[[ DATA, beginning ]]
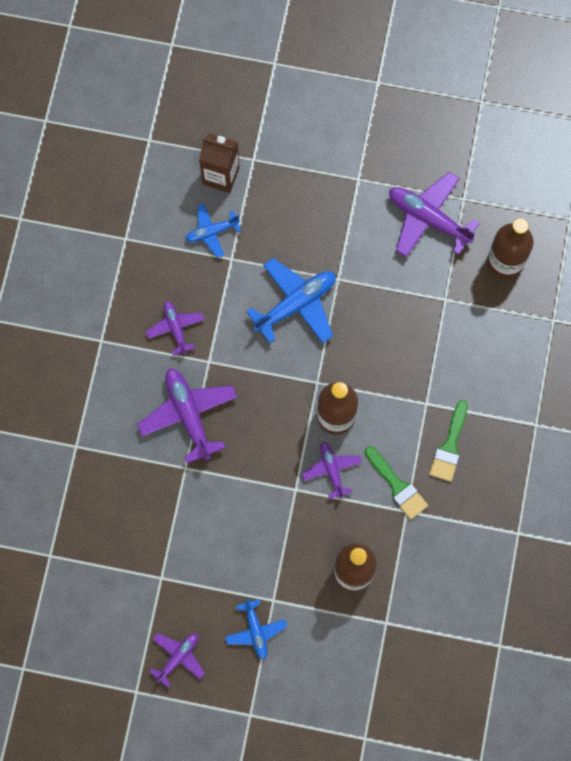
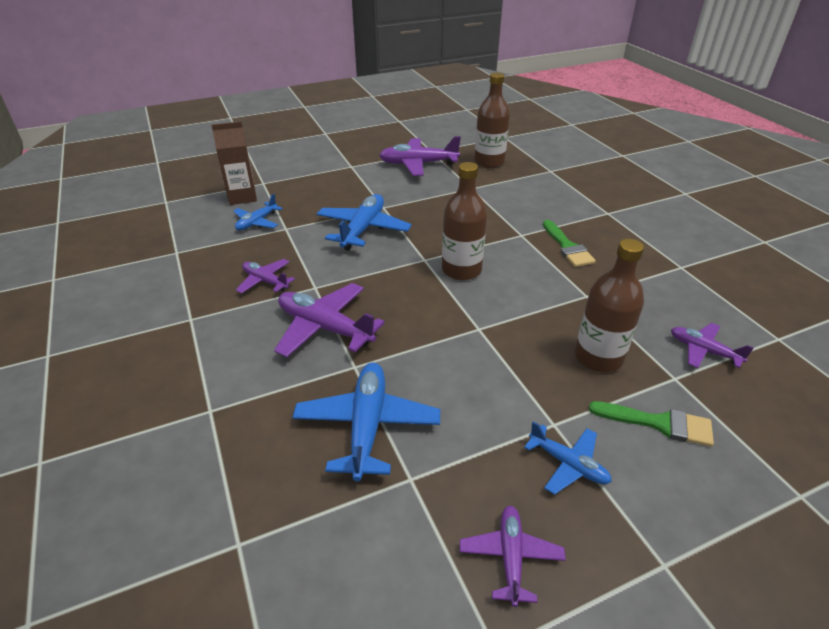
camera: 35 degrees left, 35 degrees down
purple plane [302,442,362,499] -> purple plane moved to [671,323,754,368]
green brush [365,446,428,520] -> green brush moved to [589,401,714,447]
none -> blue plane [292,363,440,481]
[[ DATA, end ]]
TRY IT: Drop the images and repeat the data exactly.

EXPECTED ANSWER:
camera: 35 degrees left, 35 degrees down
purple plane [302,442,362,499] -> purple plane moved to [671,323,754,368]
green brush [365,446,428,520] -> green brush moved to [589,401,714,447]
none -> blue plane [292,363,440,481]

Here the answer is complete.